(Object change descriptions)
___
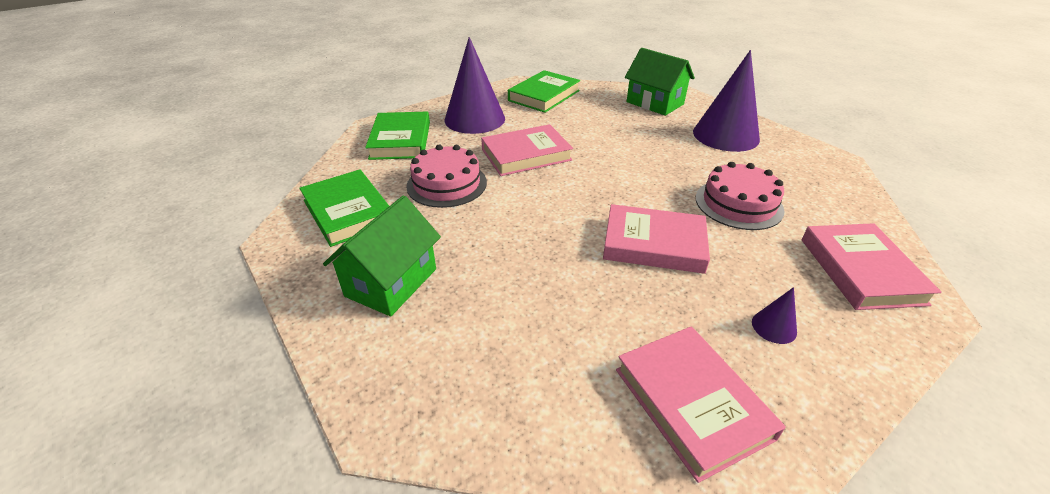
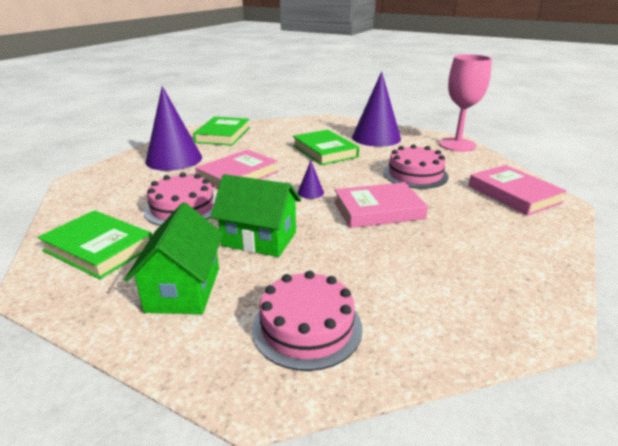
camera: 25 degrees left, 10 degrees down
green book [365,111,430,160] -> green book moved to [293,130,359,165]
pink book [616,326,786,483] -> none
green house [625,48,695,116] -> green house moved to [211,174,301,257]
purple cone [752,287,797,344] -> purple cone moved to [298,161,324,199]
none -> pink cake [252,271,363,371]
none -> pink goblet [439,54,492,152]

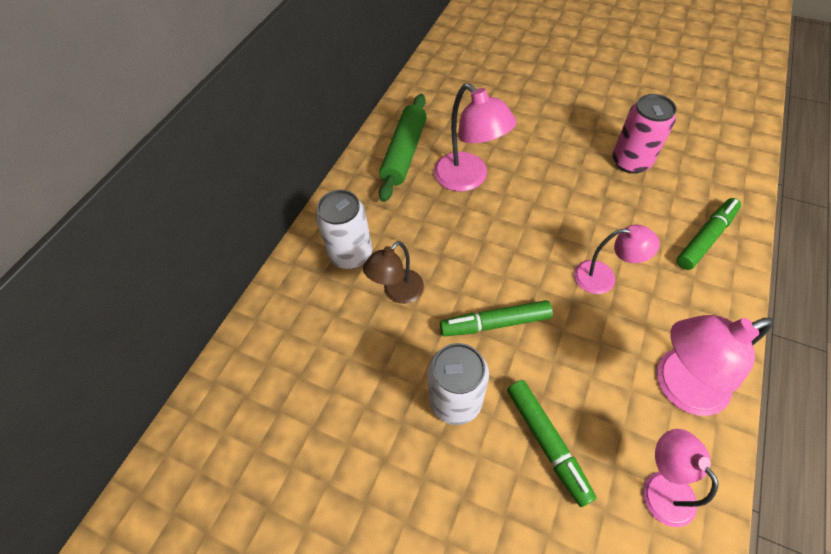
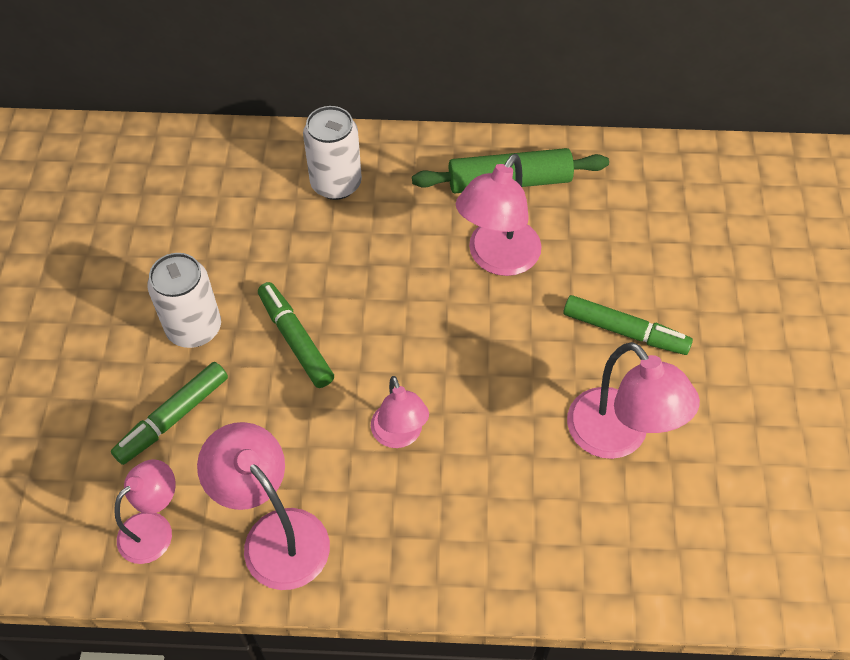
camera: 65 degrees right, 0 degrees up
brown lamp [363,241,424,304] -> none
pink can [612,94,677,174] -> pink lamp [567,342,700,459]
green marker [676,198,741,270] -> green marker moved to [563,295,693,355]

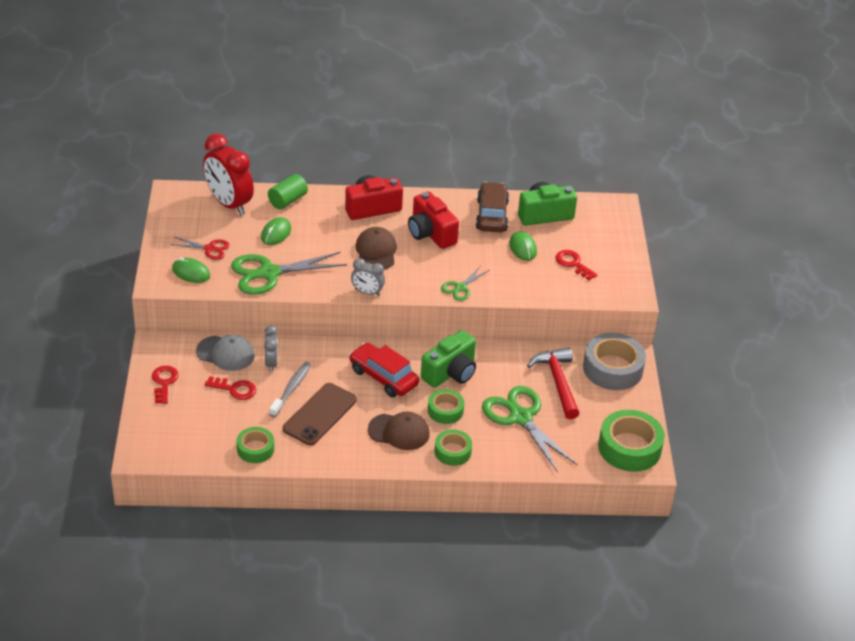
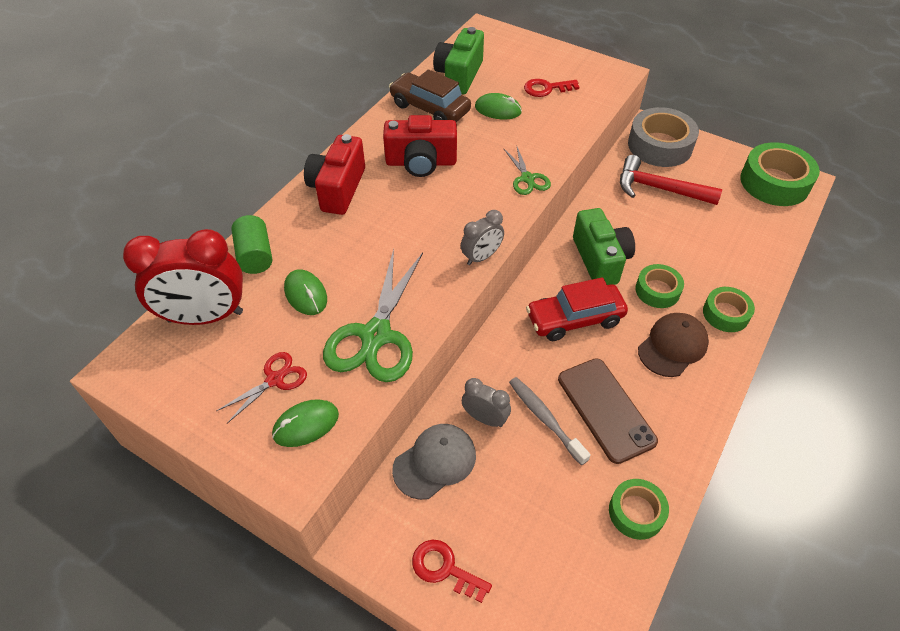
camera: 55 degrees left, 10 degrees up
red key [205,376,256,400] -> none
brown cap [355,227,397,269] -> none
green scissors [482,386,577,473] -> none

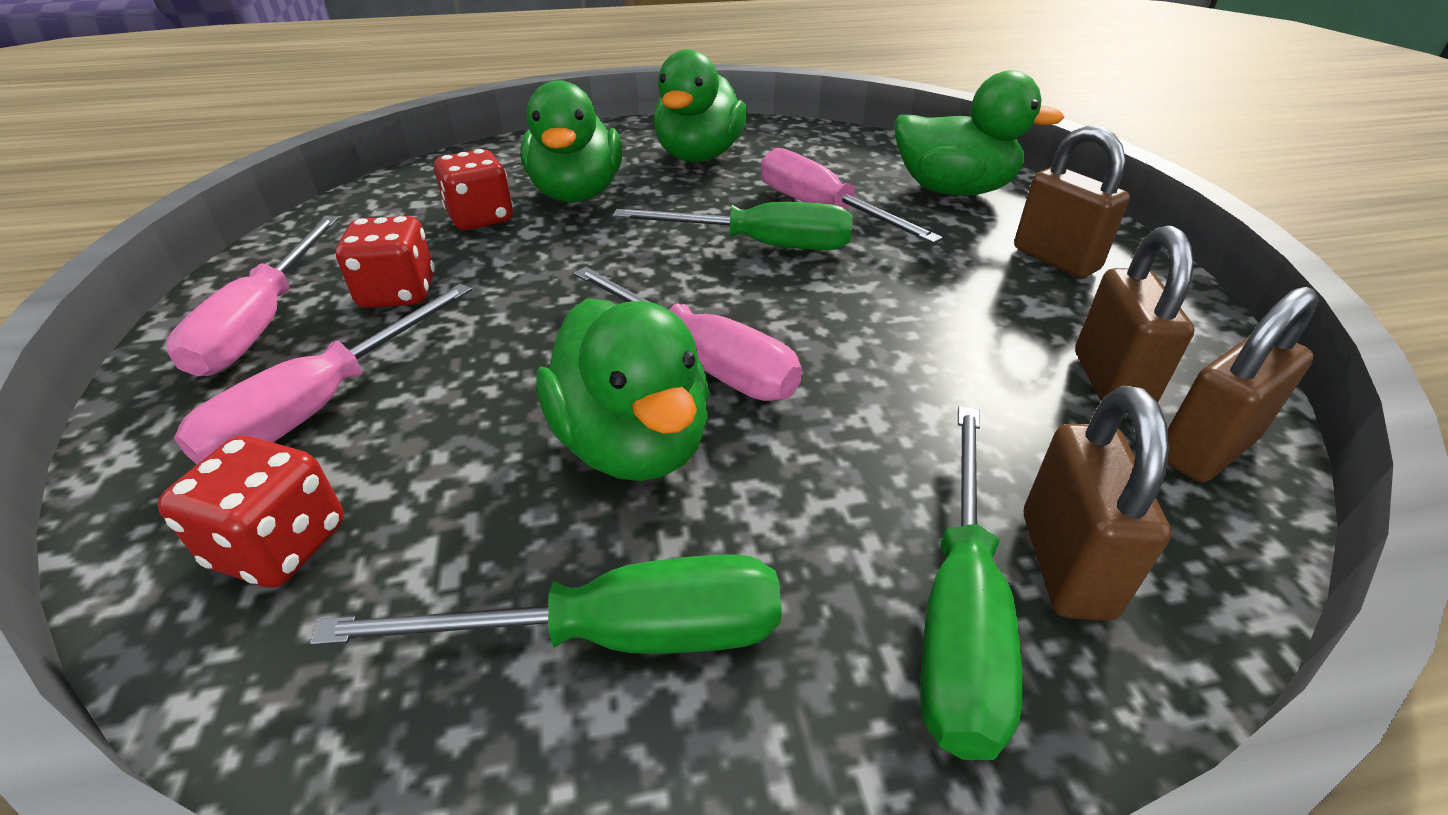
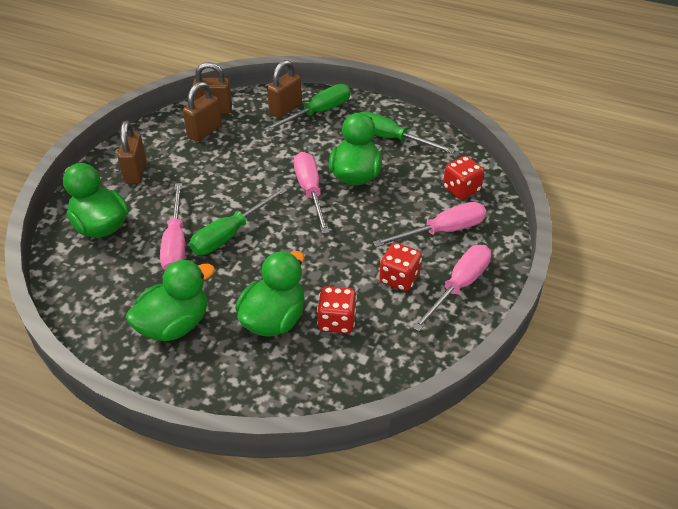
camera: 145 degrees left, 5 degrees up
green screwdriver [613,202,853,250] -> green screwdriver turned 90 degrees counterclockwise [189,187,287,255]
___
§ To do
Every line above goes into the copy unchanged; the pictures do not.

§ Reply to the exercise
camera: 25 degrees left, 10 degrees down
green book [365,111,430,160] -> green book moved to [293,130,359,165]
pink book [616,326,786,483] -> none
green house [625,48,695,116] -> green house moved to [211,174,301,257]
purple cone [752,287,797,344] -> purple cone moved to [298,161,324,199]
none -> pink cake [252,271,363,371]
none -> pink goblet [439,54,492,152]

camera: 65 degrees right, 0 degrees up
brown lamp [363,241,424,304] -> none
pink can [612,94,677,174] -> pink lamp [567,342,700,459]
green marker [676,198,741,270] -> green marker moved to [563,295,693,355]

camera: 55 degrees left, 10 degrees up
red key [205,376,256,400] -> none
brown cap [355,227,397,269] -> none
green scissors [482,386,577,473] -> none

camera: 145 degrees left, 5 degrees up
green screwdriver [613,202,853,250] -> green screwdriver turned 90 degrees counterclockwise [189,187,287,255]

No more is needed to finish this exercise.